Saved entries
★ ★ ★
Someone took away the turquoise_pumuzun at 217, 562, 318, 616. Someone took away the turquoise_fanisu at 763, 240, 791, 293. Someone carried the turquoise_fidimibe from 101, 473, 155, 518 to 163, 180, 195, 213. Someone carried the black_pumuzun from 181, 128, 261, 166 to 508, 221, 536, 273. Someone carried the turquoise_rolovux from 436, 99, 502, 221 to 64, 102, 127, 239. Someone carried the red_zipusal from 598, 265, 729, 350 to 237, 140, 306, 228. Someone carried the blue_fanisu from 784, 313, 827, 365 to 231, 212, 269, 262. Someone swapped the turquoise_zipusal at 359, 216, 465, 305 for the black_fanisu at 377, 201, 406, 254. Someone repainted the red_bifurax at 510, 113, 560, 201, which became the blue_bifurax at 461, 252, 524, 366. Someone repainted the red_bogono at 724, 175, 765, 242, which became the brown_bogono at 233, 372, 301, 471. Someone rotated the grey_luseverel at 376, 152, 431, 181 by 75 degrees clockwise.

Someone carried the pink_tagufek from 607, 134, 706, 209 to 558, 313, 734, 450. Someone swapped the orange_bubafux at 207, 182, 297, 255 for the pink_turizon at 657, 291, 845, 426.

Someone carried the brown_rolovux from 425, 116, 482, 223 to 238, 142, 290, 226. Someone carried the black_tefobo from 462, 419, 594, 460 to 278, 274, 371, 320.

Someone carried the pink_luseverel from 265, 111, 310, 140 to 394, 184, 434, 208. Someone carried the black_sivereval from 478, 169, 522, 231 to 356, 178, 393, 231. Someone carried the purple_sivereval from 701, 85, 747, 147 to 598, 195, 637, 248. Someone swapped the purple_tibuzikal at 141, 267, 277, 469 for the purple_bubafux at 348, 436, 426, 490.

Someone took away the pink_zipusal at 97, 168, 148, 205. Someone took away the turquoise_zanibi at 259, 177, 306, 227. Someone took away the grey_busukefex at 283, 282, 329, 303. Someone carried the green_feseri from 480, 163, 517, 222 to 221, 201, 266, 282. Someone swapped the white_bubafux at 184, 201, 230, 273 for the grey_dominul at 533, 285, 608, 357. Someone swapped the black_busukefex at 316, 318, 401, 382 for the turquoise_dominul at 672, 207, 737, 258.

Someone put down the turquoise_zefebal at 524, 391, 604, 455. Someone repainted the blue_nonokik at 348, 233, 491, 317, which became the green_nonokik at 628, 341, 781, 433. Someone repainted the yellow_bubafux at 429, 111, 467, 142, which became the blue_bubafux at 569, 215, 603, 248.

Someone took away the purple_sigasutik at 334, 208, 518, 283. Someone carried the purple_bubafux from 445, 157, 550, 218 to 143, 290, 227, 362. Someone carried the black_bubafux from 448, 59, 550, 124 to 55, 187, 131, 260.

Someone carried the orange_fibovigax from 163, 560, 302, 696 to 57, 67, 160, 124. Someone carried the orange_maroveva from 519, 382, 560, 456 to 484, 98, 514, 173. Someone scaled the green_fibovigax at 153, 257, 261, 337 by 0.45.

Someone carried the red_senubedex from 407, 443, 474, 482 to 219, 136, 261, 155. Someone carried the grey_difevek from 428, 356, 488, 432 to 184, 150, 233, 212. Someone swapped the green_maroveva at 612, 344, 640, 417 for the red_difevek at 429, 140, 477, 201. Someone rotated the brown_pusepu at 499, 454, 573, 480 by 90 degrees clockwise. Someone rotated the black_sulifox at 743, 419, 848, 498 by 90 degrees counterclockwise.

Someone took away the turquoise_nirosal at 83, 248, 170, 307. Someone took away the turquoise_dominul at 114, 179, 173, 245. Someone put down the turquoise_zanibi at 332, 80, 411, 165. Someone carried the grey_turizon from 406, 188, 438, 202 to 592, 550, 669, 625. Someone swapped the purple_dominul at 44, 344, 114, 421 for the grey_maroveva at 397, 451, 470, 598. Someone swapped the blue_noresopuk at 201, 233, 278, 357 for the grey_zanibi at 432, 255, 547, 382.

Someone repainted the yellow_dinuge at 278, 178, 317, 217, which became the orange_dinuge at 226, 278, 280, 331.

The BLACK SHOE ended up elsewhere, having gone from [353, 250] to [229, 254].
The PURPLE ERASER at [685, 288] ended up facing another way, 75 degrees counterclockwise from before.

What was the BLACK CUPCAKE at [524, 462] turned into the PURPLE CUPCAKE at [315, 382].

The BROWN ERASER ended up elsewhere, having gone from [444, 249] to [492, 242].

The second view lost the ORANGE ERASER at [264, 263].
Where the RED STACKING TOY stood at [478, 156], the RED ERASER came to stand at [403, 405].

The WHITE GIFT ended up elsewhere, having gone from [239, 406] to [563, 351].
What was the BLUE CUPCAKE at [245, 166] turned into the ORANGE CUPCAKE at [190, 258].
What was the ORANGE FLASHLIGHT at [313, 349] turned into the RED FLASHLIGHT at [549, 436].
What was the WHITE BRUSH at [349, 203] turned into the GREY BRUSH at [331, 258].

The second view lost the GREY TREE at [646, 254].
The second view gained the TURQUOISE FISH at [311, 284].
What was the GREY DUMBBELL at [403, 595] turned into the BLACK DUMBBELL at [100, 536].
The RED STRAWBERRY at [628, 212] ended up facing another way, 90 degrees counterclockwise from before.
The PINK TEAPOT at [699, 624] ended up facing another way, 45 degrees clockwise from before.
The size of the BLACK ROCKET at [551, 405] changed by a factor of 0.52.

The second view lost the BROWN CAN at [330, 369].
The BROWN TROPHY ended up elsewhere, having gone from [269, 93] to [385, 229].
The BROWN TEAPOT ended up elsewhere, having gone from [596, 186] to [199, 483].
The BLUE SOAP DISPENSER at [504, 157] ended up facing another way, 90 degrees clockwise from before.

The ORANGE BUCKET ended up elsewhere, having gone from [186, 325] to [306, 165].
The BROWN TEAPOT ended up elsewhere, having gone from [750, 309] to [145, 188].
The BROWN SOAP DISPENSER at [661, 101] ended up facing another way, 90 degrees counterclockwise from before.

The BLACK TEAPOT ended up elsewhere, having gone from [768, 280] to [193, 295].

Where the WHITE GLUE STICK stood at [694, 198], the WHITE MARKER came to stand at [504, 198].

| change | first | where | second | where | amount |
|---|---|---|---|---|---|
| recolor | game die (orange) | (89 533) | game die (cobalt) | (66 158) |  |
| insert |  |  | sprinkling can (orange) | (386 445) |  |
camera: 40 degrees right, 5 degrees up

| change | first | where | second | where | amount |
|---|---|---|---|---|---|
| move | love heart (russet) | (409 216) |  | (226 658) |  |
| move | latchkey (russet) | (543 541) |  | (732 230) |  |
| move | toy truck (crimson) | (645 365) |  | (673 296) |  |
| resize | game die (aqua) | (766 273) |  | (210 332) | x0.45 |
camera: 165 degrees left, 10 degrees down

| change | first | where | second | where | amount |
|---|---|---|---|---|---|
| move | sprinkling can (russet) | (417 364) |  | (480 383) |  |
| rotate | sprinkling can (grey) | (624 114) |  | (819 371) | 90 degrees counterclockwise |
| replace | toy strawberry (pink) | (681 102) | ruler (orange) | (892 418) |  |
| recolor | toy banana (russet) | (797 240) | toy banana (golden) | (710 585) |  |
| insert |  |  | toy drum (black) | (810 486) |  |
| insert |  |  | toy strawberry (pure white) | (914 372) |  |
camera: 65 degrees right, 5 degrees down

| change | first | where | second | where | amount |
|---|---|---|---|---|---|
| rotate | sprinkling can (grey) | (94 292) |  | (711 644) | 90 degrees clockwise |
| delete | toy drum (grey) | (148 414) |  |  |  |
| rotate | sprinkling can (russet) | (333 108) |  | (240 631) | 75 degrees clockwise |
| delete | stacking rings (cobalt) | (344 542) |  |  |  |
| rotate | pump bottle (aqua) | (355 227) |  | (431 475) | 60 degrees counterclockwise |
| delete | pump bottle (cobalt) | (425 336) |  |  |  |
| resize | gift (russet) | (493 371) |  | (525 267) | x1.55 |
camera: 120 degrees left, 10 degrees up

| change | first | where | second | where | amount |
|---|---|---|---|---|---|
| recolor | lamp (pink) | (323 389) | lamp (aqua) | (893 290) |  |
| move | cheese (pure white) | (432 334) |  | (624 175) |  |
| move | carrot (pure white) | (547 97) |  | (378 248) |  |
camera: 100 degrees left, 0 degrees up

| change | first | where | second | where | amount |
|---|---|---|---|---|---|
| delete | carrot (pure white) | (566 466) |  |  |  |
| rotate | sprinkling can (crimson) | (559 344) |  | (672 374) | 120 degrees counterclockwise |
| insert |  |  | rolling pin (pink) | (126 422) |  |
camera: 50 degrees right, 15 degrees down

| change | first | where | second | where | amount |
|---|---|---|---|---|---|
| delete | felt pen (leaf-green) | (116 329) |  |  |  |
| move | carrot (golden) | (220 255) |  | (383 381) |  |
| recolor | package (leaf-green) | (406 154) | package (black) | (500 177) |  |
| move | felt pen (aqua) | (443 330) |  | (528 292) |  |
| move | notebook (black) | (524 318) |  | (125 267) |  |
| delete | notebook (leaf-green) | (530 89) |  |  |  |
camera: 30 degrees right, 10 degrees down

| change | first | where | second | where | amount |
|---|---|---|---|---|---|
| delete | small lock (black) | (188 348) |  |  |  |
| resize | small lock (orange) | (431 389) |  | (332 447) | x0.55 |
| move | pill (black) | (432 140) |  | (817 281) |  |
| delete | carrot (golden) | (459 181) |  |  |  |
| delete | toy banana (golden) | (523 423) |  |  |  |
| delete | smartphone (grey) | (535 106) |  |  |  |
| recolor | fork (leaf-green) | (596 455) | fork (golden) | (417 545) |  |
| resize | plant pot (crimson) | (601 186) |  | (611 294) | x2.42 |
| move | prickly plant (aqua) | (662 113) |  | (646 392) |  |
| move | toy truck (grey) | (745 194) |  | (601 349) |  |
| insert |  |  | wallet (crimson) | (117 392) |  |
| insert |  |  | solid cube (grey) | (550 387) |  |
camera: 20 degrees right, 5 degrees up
★ ★ ★
EXERCISE DIRECTIONS -> An exact copy of the lines above, from the one containing "recolor | game" through the one containing "sprinkling can (orange)", is the whole of the answer.

WRITTEN SOLUTION ->
| recolor | game die (orange) | (89 533) | game die (cobalt) | (66 158) |  |
| insert |  |  | sprinkling can (orange) | (386 445) |  |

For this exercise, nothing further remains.